> Work to complete
Print the lines in the listing below that fall between the line with "(143, 422) = (155, 226): grey" and the line with "(545, 410) = (319, 196): pink camera -> none", those two lines included, exactly as they stand and with nothing else.

==*==

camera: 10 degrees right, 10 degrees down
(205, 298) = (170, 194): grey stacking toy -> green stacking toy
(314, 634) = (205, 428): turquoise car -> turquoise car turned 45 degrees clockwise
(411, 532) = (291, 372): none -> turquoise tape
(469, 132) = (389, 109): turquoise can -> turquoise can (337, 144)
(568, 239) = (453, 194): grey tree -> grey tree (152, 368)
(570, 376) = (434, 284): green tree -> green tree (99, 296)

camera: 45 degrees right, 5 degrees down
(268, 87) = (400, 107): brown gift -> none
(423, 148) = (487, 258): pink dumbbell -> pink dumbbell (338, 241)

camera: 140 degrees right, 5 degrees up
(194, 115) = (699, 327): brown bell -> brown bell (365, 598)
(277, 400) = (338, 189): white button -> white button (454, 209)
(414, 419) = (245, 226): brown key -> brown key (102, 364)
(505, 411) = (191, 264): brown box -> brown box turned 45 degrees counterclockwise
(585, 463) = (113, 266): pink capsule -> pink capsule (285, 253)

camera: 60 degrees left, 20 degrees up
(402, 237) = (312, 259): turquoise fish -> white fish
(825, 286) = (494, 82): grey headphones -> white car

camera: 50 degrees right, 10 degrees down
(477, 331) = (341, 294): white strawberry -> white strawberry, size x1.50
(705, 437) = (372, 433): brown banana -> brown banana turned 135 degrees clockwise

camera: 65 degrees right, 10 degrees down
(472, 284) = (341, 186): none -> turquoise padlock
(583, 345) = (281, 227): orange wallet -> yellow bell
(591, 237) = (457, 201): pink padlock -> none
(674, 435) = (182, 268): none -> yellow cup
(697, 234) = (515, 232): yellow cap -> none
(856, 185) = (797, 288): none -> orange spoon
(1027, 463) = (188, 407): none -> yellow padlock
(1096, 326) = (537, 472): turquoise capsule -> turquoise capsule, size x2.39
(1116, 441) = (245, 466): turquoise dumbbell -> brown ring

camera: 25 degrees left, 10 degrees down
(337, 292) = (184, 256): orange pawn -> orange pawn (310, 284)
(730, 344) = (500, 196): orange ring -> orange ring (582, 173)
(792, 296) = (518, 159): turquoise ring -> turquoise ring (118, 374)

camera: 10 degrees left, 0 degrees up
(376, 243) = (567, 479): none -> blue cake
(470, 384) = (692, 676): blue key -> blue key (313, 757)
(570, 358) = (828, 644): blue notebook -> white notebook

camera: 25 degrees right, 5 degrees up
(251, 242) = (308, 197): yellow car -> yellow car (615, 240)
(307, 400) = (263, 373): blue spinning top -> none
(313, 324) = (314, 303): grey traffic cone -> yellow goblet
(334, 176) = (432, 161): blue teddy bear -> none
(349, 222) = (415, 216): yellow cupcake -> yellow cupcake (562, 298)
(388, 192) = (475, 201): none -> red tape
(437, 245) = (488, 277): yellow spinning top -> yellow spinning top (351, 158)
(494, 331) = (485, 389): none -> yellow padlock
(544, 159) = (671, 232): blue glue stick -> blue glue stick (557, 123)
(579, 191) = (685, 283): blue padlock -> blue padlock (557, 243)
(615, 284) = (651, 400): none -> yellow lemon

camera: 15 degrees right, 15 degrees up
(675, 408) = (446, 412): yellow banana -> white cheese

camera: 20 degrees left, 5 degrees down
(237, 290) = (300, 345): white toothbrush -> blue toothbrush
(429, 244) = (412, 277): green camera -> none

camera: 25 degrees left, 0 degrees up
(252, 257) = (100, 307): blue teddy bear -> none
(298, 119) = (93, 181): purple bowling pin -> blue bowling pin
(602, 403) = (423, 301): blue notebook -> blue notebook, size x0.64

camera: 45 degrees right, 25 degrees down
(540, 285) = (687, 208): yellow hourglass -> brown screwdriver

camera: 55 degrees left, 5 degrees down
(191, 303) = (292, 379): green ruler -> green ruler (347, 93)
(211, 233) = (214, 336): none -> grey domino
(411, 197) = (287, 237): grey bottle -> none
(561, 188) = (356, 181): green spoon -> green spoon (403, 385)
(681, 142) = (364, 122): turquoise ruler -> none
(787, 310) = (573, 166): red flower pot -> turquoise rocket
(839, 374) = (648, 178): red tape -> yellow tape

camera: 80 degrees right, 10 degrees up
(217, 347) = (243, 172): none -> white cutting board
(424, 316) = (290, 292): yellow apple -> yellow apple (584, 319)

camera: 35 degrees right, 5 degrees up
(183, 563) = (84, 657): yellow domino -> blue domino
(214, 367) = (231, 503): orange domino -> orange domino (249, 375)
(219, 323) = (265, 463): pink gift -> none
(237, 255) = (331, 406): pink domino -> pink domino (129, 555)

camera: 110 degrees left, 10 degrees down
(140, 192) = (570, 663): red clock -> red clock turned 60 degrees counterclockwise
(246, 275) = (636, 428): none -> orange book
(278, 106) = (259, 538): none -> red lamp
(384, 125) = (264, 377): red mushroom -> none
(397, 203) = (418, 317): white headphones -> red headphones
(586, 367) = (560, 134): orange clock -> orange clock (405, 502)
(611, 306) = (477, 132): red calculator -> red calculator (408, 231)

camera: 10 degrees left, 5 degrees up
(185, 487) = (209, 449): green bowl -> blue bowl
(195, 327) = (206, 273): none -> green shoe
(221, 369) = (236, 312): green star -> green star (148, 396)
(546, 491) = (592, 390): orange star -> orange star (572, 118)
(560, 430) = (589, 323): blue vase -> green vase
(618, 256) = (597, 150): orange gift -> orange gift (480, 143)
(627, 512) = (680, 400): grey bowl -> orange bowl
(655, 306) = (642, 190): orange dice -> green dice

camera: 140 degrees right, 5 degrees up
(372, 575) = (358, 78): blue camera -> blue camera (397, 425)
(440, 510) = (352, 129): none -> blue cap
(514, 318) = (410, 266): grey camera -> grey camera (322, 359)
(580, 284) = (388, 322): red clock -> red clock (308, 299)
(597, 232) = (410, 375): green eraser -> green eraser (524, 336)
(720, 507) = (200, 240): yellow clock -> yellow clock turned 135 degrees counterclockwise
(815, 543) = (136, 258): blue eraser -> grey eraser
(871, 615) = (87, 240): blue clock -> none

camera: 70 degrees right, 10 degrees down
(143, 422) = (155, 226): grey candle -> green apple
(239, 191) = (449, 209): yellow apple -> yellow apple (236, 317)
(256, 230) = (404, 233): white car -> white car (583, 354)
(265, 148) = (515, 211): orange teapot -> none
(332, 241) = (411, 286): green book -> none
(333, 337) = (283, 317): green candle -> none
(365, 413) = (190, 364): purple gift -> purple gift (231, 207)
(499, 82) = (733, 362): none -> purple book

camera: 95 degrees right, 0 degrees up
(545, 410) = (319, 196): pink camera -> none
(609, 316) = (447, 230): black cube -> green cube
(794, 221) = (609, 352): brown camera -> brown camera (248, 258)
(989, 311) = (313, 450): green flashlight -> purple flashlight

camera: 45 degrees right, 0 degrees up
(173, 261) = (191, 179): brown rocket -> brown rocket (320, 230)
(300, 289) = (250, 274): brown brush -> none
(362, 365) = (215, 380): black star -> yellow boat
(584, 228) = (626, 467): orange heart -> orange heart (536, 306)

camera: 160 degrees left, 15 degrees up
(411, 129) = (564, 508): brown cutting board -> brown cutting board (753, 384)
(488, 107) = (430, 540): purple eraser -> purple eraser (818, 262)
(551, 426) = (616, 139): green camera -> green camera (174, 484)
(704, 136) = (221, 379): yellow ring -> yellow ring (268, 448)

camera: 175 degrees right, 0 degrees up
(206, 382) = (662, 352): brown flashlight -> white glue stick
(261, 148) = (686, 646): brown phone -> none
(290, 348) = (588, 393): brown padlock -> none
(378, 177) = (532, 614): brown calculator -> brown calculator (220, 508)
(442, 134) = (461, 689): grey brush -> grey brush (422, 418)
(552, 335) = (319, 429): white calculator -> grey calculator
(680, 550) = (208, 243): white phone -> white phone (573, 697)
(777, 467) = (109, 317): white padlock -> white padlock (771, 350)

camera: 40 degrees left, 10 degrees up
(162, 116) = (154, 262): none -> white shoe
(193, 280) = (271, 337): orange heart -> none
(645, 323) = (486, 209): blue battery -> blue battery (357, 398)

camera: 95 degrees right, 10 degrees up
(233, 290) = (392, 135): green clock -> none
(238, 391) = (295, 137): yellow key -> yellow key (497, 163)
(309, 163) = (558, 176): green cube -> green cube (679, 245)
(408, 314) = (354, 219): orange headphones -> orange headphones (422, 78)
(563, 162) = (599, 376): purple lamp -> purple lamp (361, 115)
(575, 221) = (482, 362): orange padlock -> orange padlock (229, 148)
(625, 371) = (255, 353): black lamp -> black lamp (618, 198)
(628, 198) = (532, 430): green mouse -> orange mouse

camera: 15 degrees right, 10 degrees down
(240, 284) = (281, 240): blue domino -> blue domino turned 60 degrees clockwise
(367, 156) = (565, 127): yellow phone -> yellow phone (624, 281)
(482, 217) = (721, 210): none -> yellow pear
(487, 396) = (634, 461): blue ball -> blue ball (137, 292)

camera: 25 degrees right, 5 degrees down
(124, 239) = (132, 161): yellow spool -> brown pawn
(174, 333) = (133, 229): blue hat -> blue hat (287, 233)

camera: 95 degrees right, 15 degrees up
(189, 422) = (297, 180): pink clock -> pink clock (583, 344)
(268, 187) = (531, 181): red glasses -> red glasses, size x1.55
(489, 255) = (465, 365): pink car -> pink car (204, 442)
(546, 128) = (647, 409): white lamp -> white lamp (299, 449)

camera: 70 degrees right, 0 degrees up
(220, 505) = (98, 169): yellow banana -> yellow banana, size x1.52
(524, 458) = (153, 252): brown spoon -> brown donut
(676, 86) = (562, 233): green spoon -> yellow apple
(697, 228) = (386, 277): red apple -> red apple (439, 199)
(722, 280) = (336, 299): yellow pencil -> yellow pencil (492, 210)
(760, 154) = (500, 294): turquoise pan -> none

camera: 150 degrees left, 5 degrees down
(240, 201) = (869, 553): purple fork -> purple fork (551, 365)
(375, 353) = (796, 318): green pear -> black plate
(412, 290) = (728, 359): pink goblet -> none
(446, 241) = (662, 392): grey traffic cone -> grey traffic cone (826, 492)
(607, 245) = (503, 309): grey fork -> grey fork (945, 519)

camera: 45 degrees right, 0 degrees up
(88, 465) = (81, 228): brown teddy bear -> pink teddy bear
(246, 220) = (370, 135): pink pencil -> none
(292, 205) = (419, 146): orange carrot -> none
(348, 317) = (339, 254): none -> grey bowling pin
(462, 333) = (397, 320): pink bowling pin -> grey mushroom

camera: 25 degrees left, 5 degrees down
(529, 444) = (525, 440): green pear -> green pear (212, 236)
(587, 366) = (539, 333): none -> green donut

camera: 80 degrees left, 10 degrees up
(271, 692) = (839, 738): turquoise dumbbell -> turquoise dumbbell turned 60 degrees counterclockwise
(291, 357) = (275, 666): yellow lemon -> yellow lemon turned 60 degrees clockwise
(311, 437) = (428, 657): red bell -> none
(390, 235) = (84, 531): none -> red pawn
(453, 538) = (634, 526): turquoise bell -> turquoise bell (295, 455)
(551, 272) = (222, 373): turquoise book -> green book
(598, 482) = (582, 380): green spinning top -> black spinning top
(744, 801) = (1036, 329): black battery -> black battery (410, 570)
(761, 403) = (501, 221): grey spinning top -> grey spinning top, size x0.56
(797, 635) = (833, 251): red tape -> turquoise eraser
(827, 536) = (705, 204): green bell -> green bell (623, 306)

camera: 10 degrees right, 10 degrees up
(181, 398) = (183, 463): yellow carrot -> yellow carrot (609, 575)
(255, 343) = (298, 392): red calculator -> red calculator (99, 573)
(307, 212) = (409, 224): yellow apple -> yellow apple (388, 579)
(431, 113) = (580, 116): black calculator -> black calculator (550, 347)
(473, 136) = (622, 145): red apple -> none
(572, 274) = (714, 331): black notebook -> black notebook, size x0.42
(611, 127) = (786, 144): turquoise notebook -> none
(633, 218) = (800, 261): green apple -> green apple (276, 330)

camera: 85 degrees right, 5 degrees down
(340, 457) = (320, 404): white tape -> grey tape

==*==

> Expected output
(143, 422) = (155, 226): grey candle -> green apple
(239, 191) = (449, 209): yellow apple -> yellow apple (236, 317)
(256, 230) = (404, 233): white car -> white car (583, 354)
(265, 148) = (515, 211): orange teapot -> none
(332, 241) = (411, 286): green book -> none
(333, 337) = (283, 317): green candle -> none
(365, 413) = (190, 364): purple gift -> purple gift (231, 207)
(499, 82) = (733, 362): none -> purple book

camera: 95 degrees right, 0 degrees up
(545, 410) = (319, 196): pink camera -> none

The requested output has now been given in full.